» **The problem**: Transcribe, exactly as they appear, only the lines from the one holding "purple brick A1:C2" through the end of the entries below.

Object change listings
= = = = =
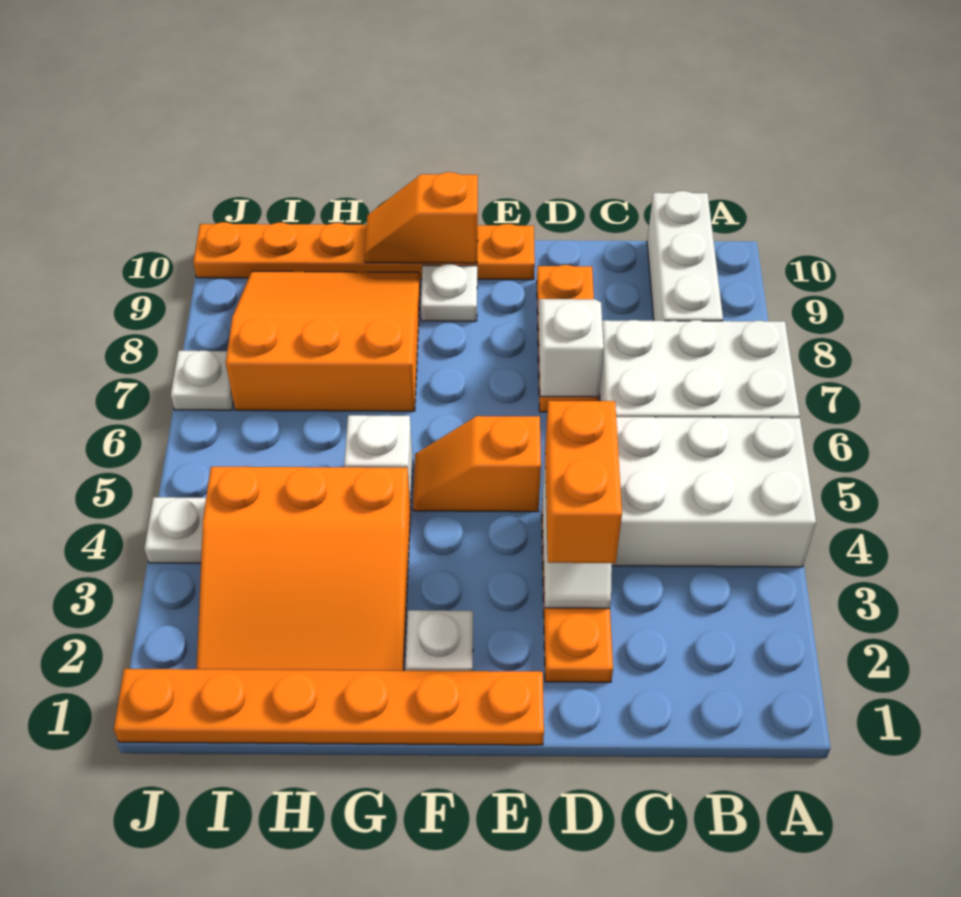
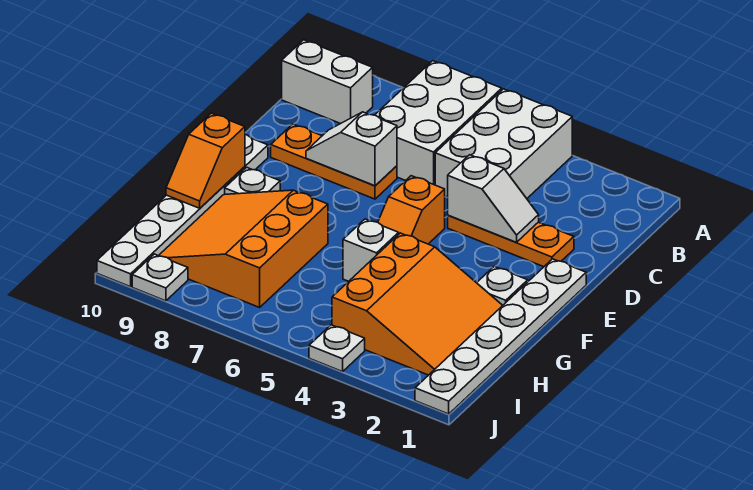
white brick B8:B10 level 1 -> white brick B9:B10 level 1
orange brick D3:D4 level 3 -> none
orange plate E1:J1 level 1 -> white plate E1:J1 level 1
orange plate E10:J10 level 1 -> white plate E10:J10 level 1
white plate J7 level 1 -> white plate J9 level 1

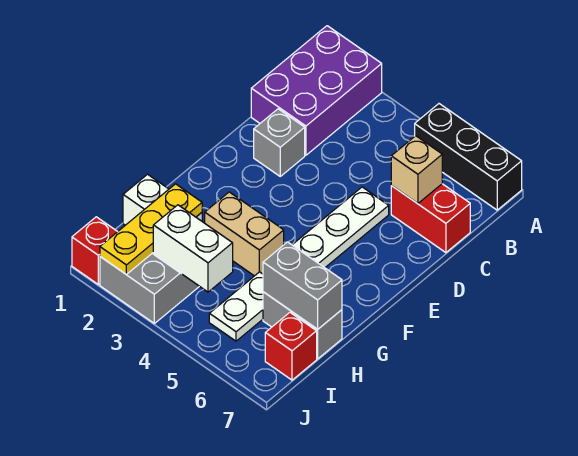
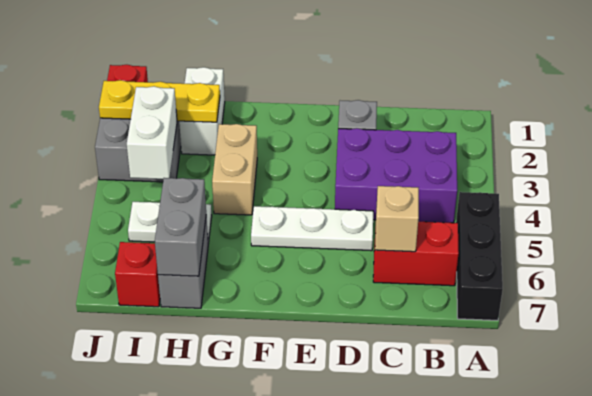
purple brick A1:C2 level 1 -> purple brick B3:D4 level 1
red brick C6:C7 level 1 -> red brick B6:C6 level 1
= = = = =
» **Your response**:
purple brick A1:C2 level 1 -> purple brick B3:D4 level 1
red brick C6:C7 level 1 -> red brick B6:C6 level 1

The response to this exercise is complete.